GOAL OF THE EXERCISE: Write out, without any change, the lines in the material below that run from the line with "blue traffic cone: 5 -> 2" through the line with "white bucket: 6 -> 4", both included.

INPUT DATA:

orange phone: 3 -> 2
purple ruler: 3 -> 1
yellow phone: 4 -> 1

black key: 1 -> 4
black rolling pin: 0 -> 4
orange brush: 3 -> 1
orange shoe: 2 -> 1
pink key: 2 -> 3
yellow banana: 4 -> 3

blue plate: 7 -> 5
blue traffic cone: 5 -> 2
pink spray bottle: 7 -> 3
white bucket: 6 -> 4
---
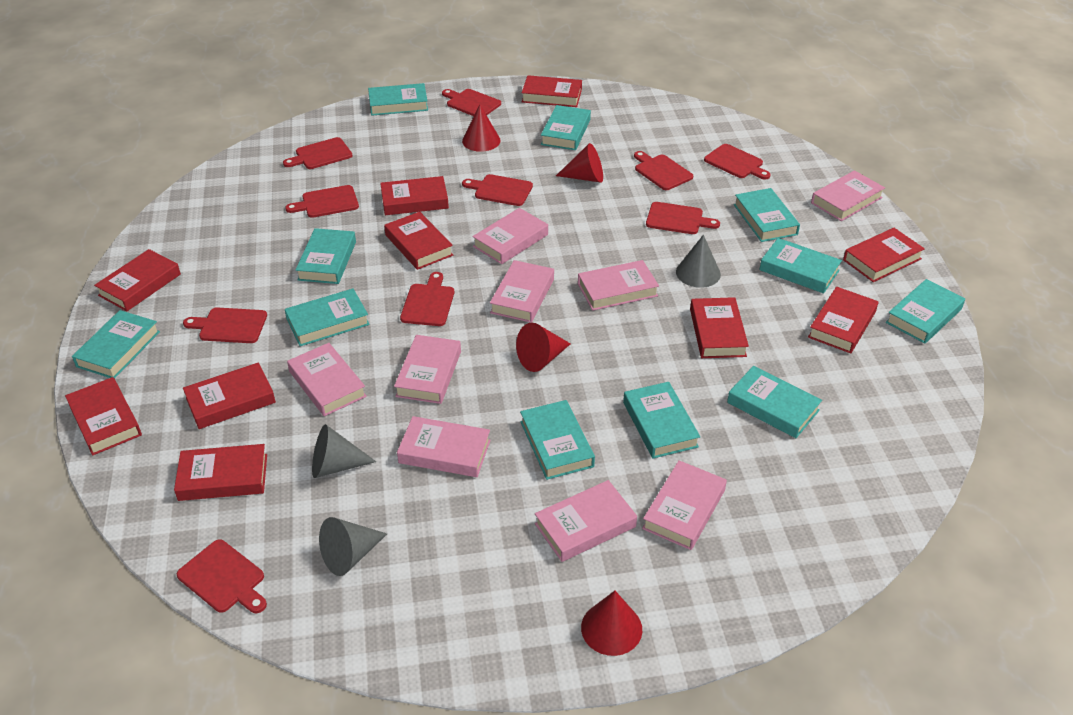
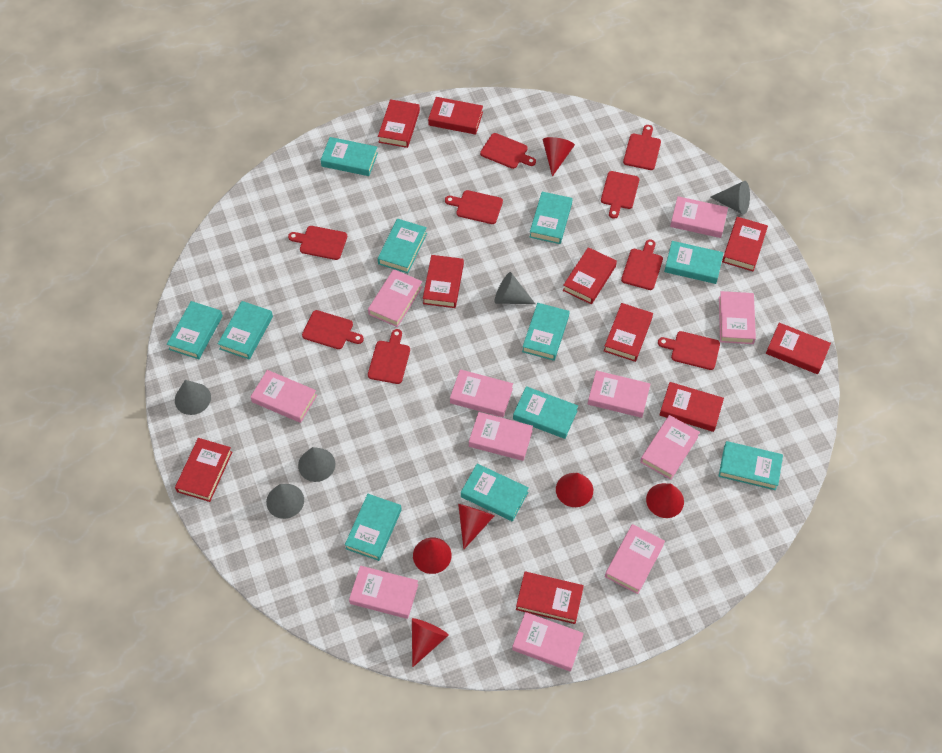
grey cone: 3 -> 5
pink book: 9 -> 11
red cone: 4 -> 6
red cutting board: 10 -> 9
--
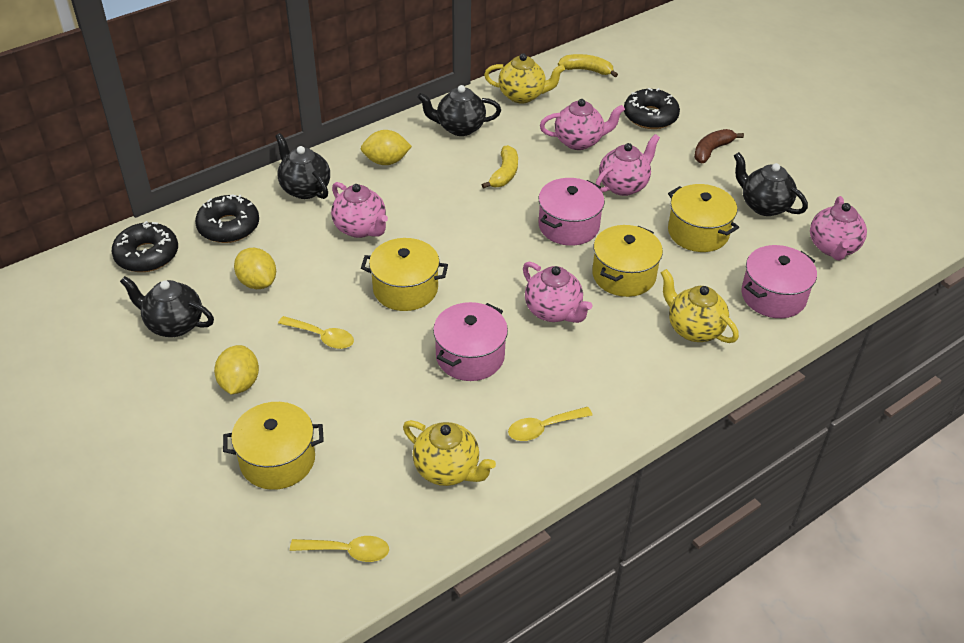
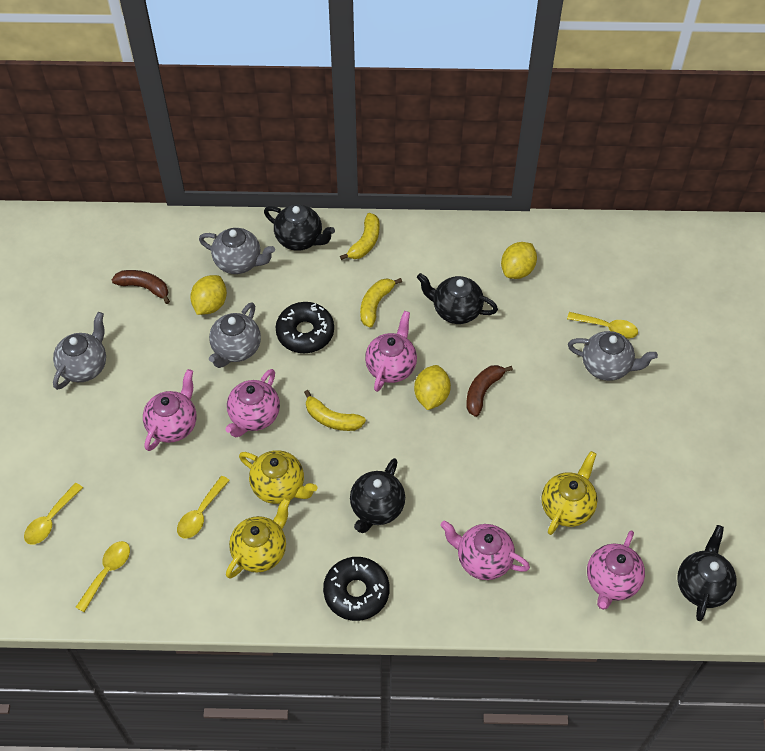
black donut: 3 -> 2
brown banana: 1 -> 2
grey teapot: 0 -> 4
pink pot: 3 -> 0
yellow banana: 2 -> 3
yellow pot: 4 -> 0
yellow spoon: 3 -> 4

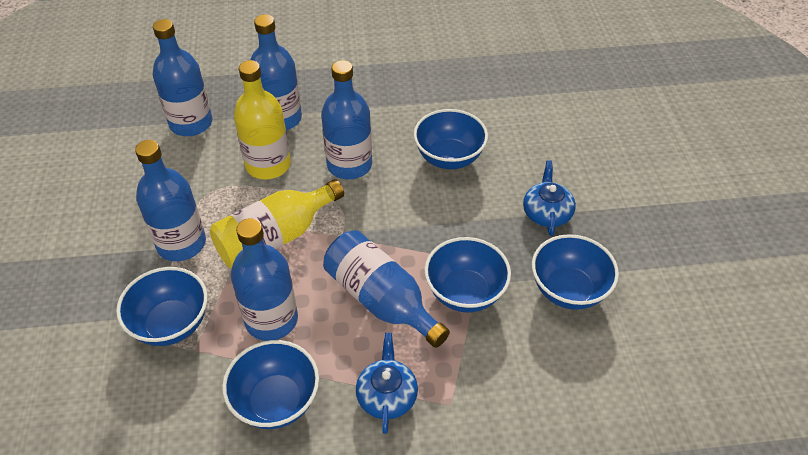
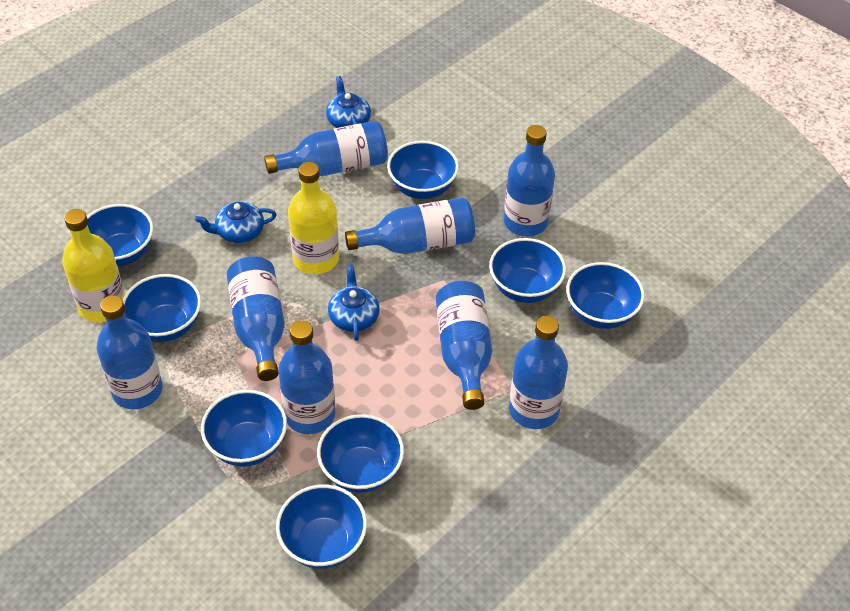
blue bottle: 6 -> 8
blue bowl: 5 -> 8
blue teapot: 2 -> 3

ANSWER AREA:
blue traffic cone: 5 -> 2
pink spray bottle: 7 -> 3
white bucket: 6 -> 4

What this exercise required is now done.